**DATA FOR PROCESSING**
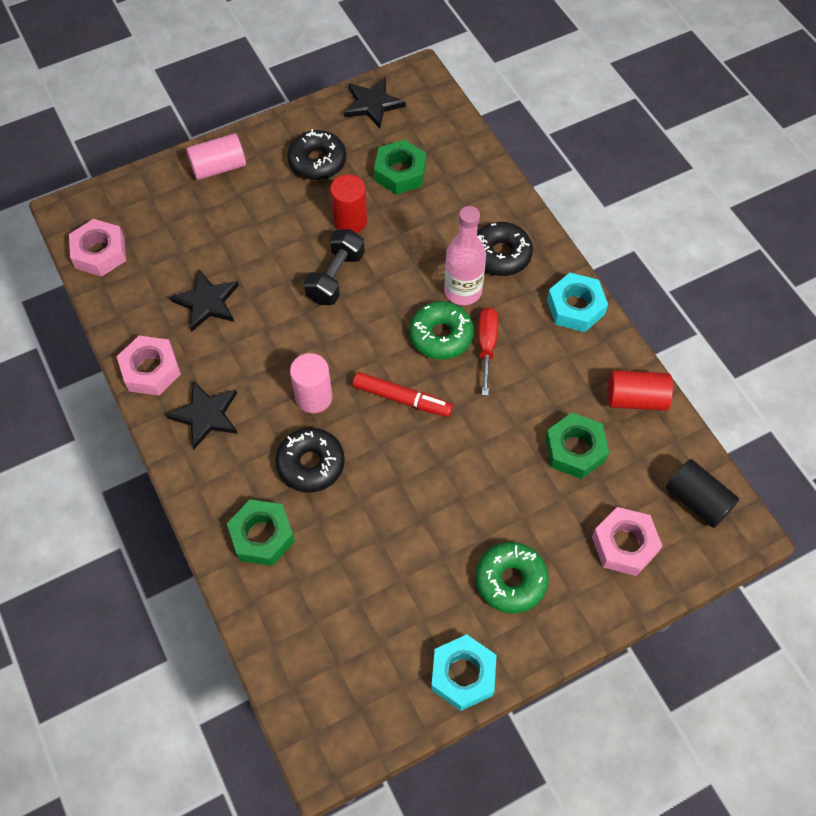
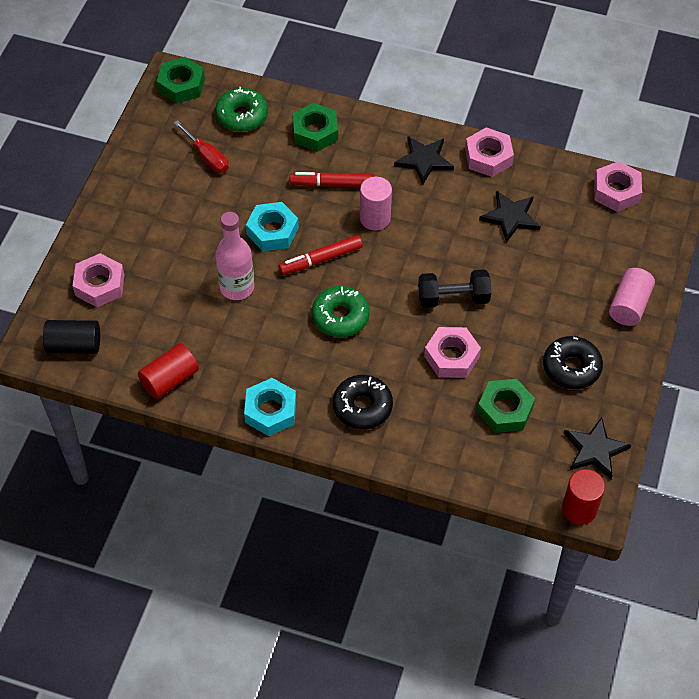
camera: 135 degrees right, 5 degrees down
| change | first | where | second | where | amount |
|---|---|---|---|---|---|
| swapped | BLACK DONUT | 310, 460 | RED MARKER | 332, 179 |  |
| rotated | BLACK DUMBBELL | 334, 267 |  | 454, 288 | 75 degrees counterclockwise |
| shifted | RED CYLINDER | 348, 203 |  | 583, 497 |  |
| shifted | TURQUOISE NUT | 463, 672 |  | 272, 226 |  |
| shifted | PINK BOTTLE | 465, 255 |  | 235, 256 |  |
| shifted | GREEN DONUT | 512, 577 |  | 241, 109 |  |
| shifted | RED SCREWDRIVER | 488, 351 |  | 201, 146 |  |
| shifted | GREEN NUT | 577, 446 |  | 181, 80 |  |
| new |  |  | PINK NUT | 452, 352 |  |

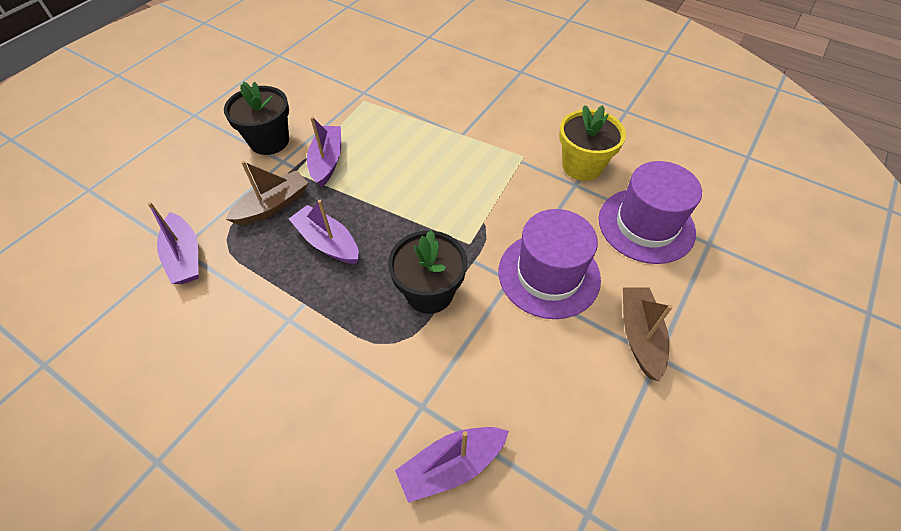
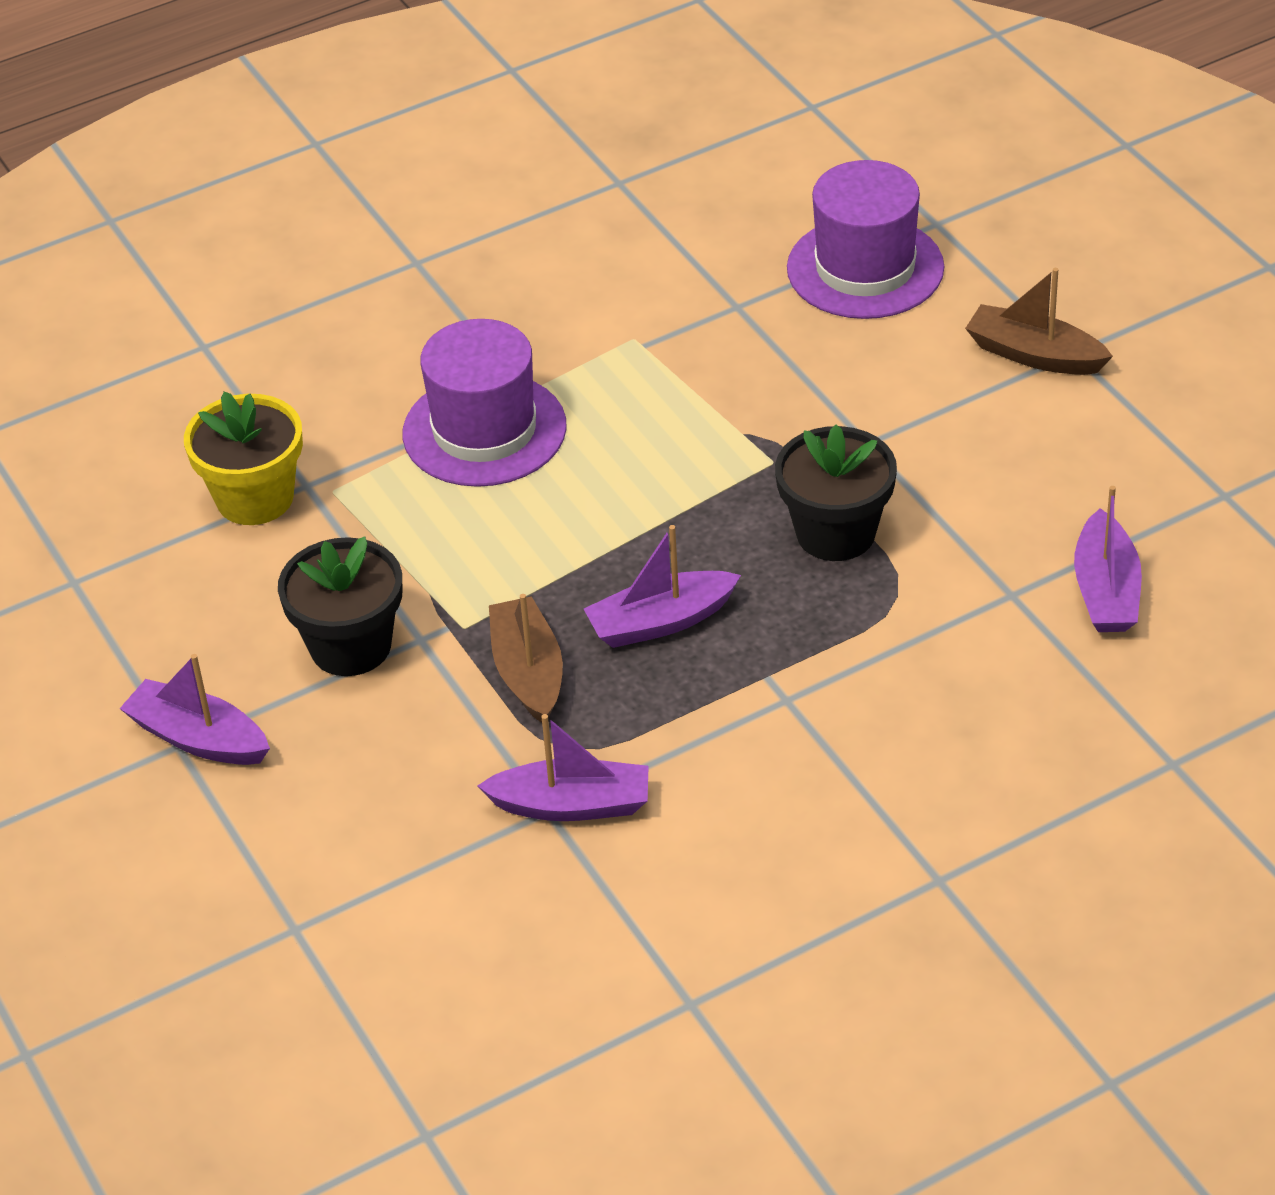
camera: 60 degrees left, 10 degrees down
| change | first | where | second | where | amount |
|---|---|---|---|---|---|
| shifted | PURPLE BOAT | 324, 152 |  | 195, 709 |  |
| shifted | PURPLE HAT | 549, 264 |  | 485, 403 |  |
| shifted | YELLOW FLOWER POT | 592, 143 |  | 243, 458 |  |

--

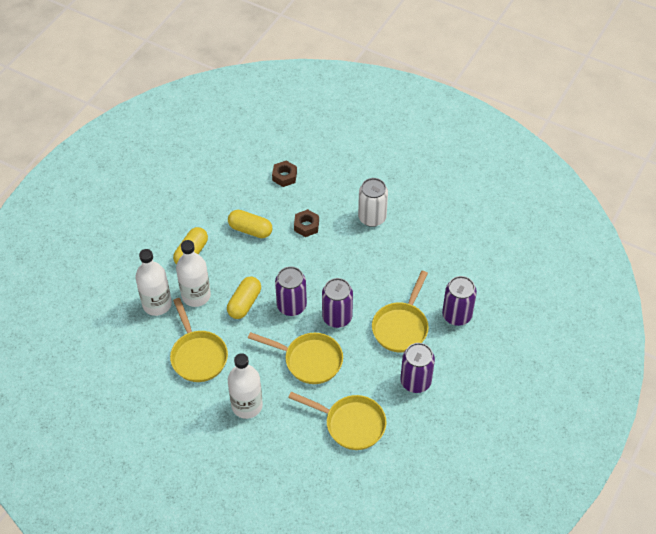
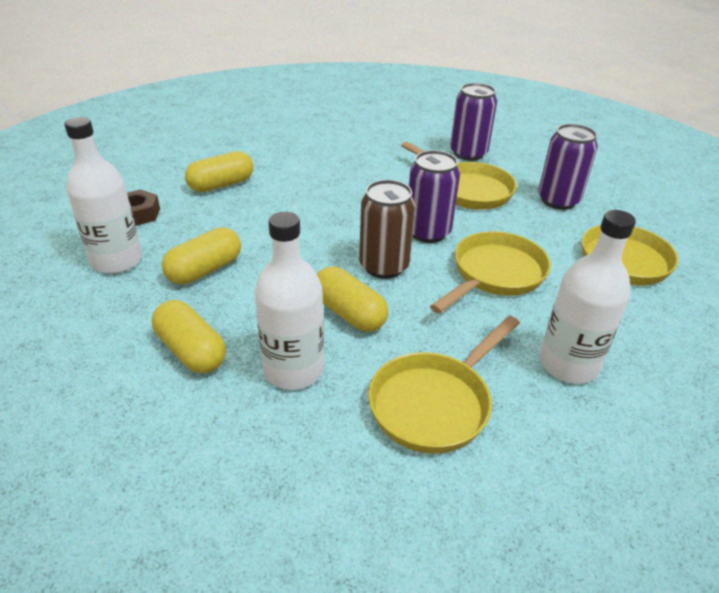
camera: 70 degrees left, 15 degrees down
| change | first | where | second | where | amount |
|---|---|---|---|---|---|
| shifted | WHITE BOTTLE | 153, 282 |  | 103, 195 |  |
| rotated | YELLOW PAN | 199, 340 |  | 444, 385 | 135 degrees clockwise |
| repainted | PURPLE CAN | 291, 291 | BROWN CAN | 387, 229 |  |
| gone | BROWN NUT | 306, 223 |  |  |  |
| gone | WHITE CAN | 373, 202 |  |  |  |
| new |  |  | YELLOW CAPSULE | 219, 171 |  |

* * *

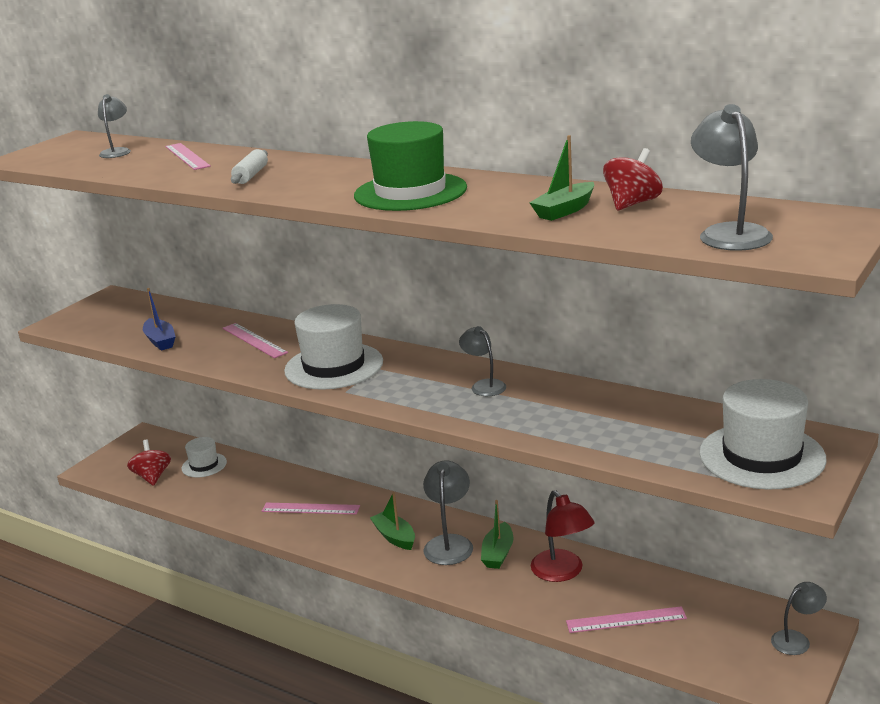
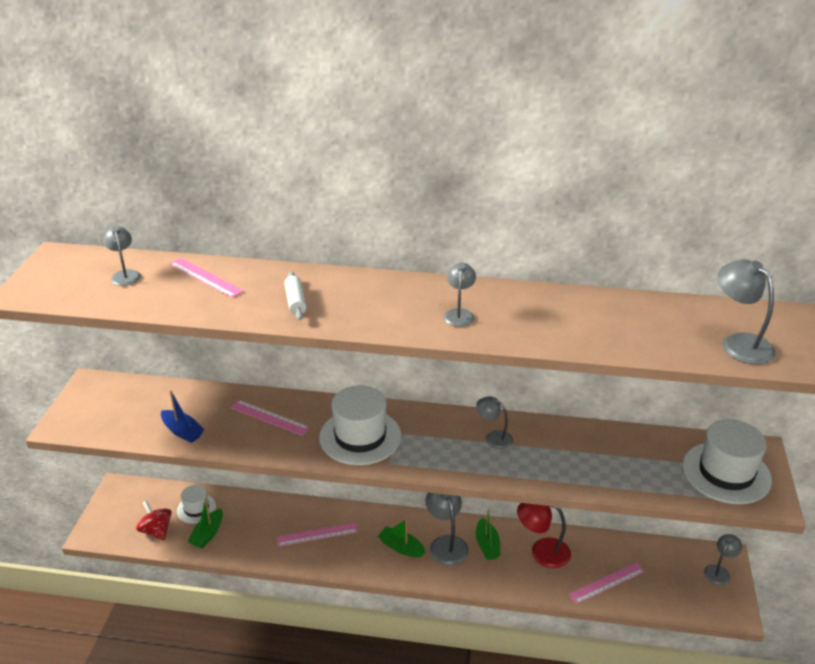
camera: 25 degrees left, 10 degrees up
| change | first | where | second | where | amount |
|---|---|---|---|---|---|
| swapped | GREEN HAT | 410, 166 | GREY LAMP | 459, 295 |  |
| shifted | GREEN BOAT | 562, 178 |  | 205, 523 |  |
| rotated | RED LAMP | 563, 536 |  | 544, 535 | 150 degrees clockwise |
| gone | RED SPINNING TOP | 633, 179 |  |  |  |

**THE TASK**
Lines that hold "BLACK" are the ones to copy, so pick each out from the data.

**WRITTEN RESPONSE**
| swapped | BLACK DONUT | 310, 460 | RED MARKER | 332, 179 |  |
| rotated | BLACK DUMBBELL | 334, 267 |  | 454, 288 | 75 degrees counterclockwise |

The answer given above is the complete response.